** EXTRACTED DATA follows **
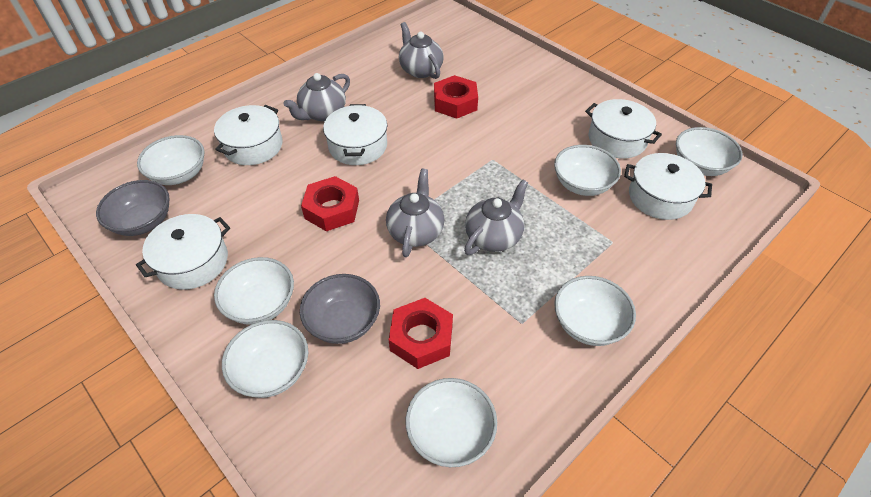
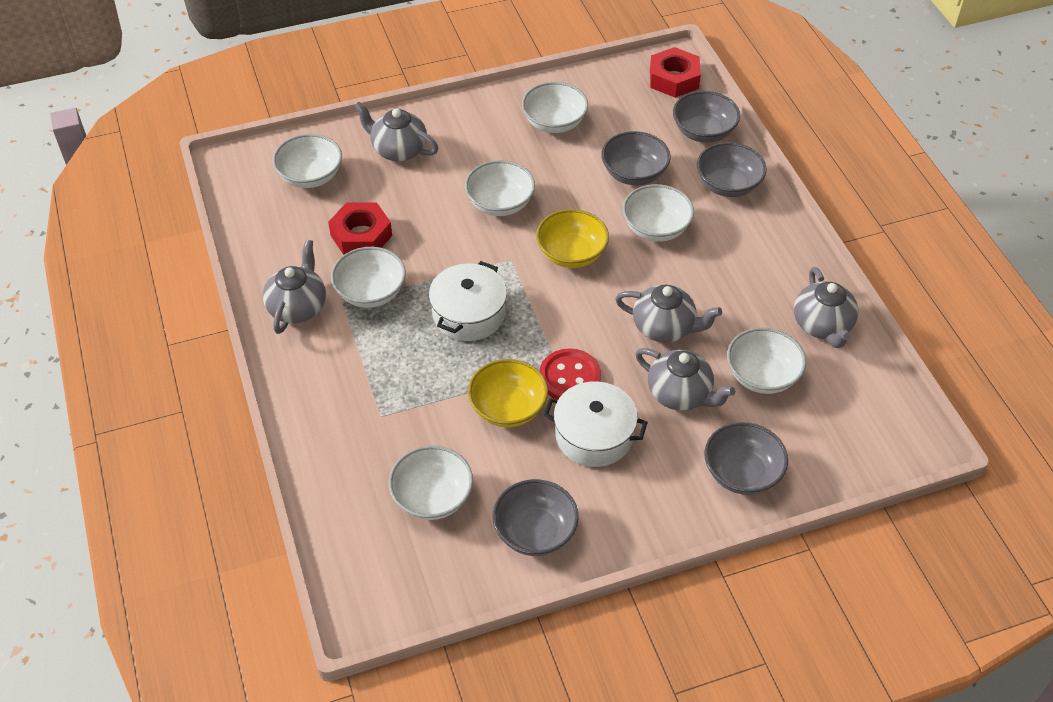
grey bowl: 2 -> 5
grey teapot: 4 -> 5
red button: 0 -> 1
red nut: 3 -> 2
white pot: 5 -> 2
yellow bowl: 0 -> 2

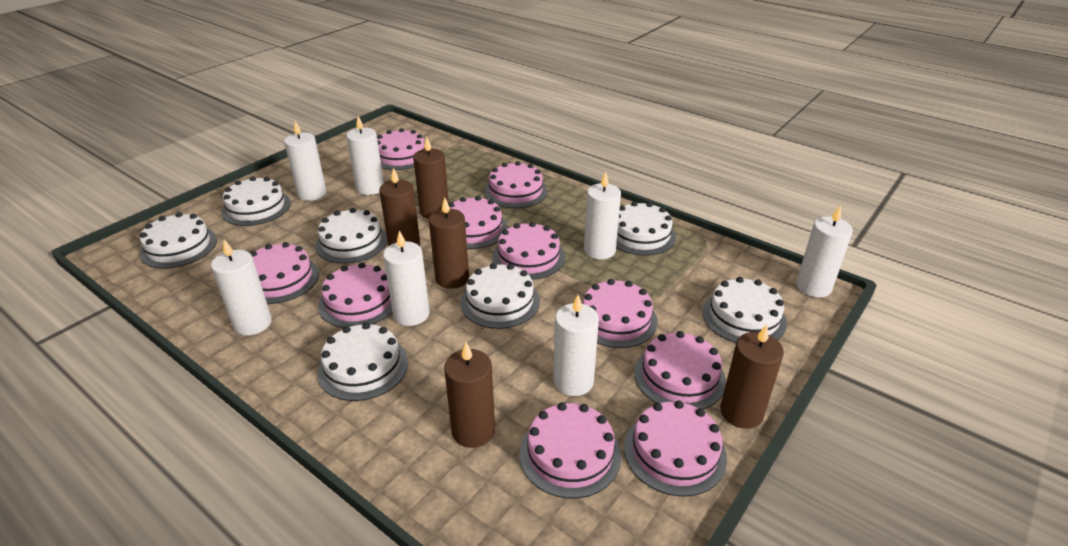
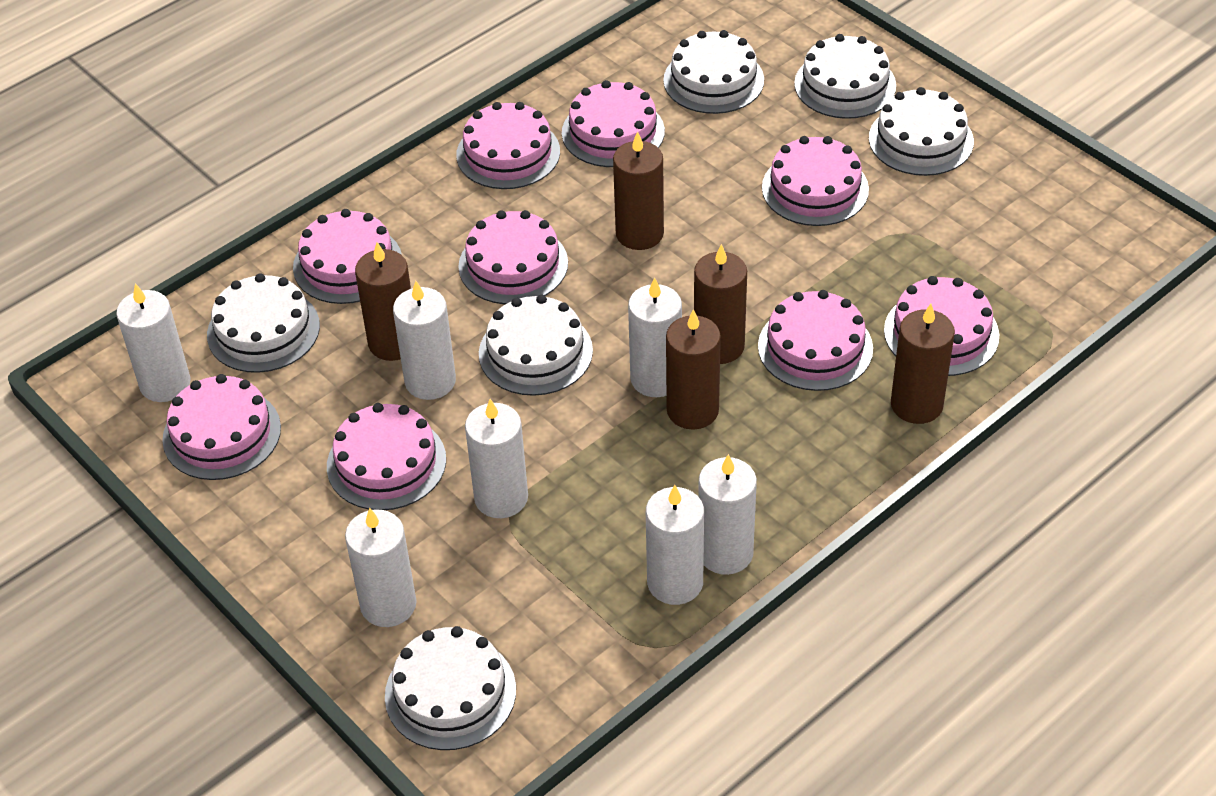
pink cake: 10 -> 9
white cake: 7 -> 6

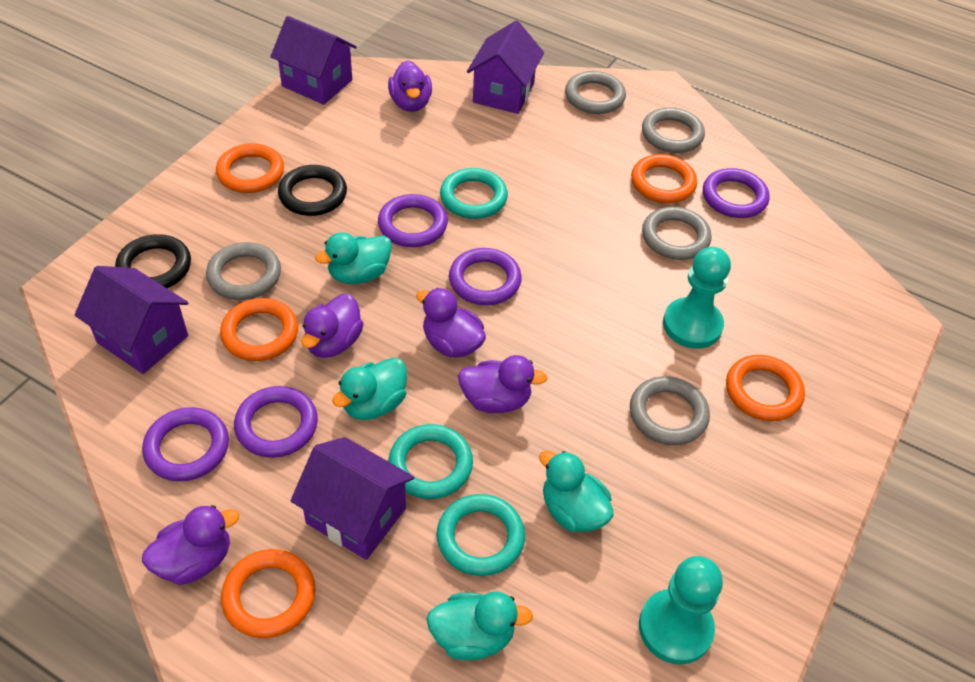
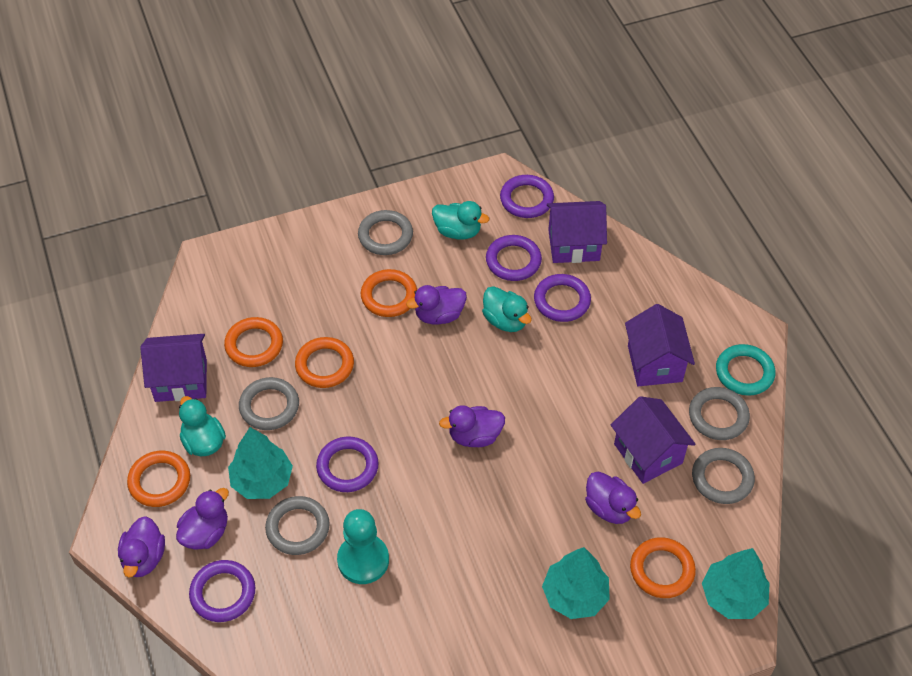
black ring: 2 -> 0
turquoise duck: 4 -> 3
turquoise pawn: 2 -> 1
turquoise ring: 3 -> 1
turquoise tree: 0 -> 3

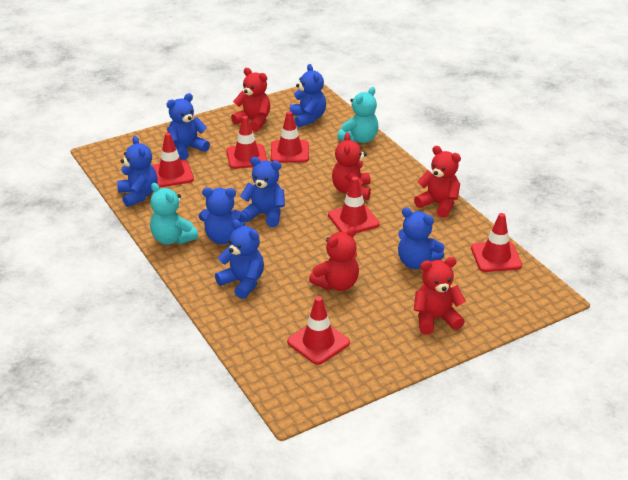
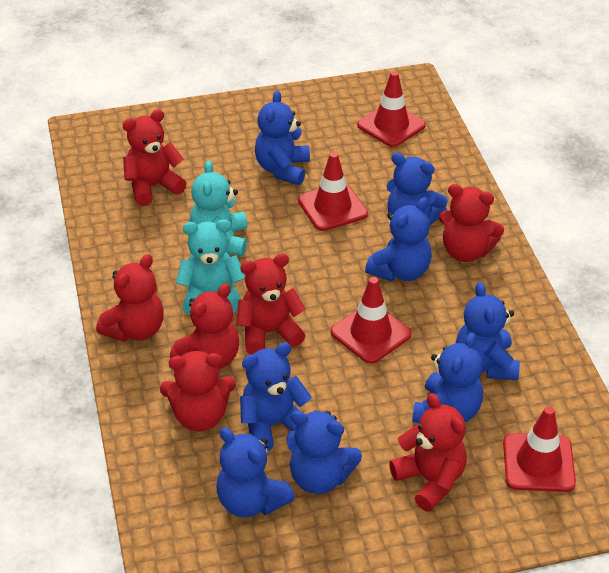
blue teddy bear: 7 -> 8
red teddy bear: 5 -> 7
red traffic cone: 6 -> 4

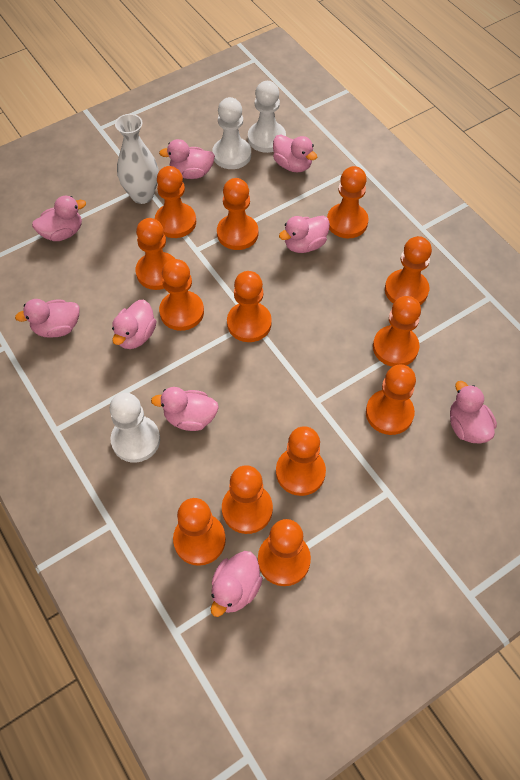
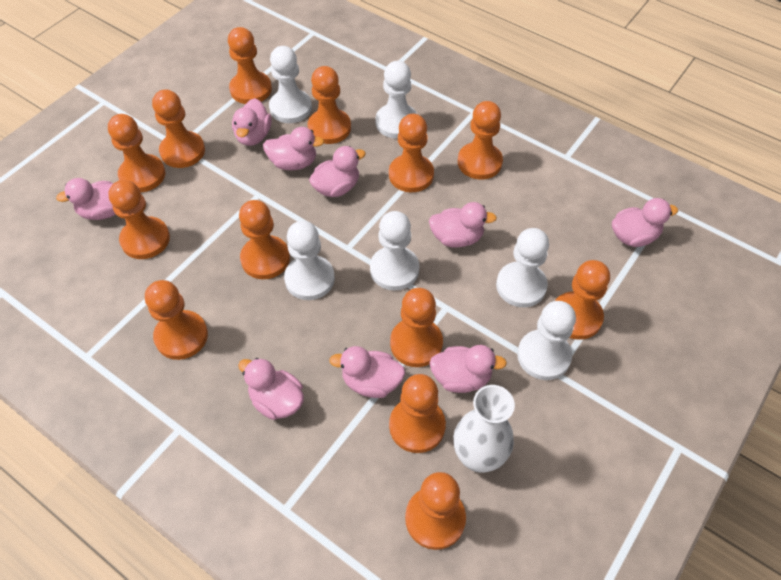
white pawn: 3 -> 6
** End of EXTRACTED DATA **
• [PROBLEM REQUIREMENTS] Return the lines exactly, from the one containing "grey teapot: 4 -> 5" through the last line above, including both ends and excluding every picture.

• [ANSWER AREA]
grey teapot: 4 -> 5
red button: 0 -> 1
red nut: 3 -> 2
white pot: 5 -> 2
yellow bowl: 0 -> 2

pink cake: 10 -> 9
white cake: 7 -> 6

black ring: 2 -> 0
turquoise duck: 4 -> 3
turquoise pawn: 2 -> 1
turquoise ring: 3 -> 1
turquoise tree: 0 -> 3

blue teddy bear: 7 -> 8
red teddy bear: 5 -> 7
red traffic cone: 6 -> 4

white pawn: 3 -> 6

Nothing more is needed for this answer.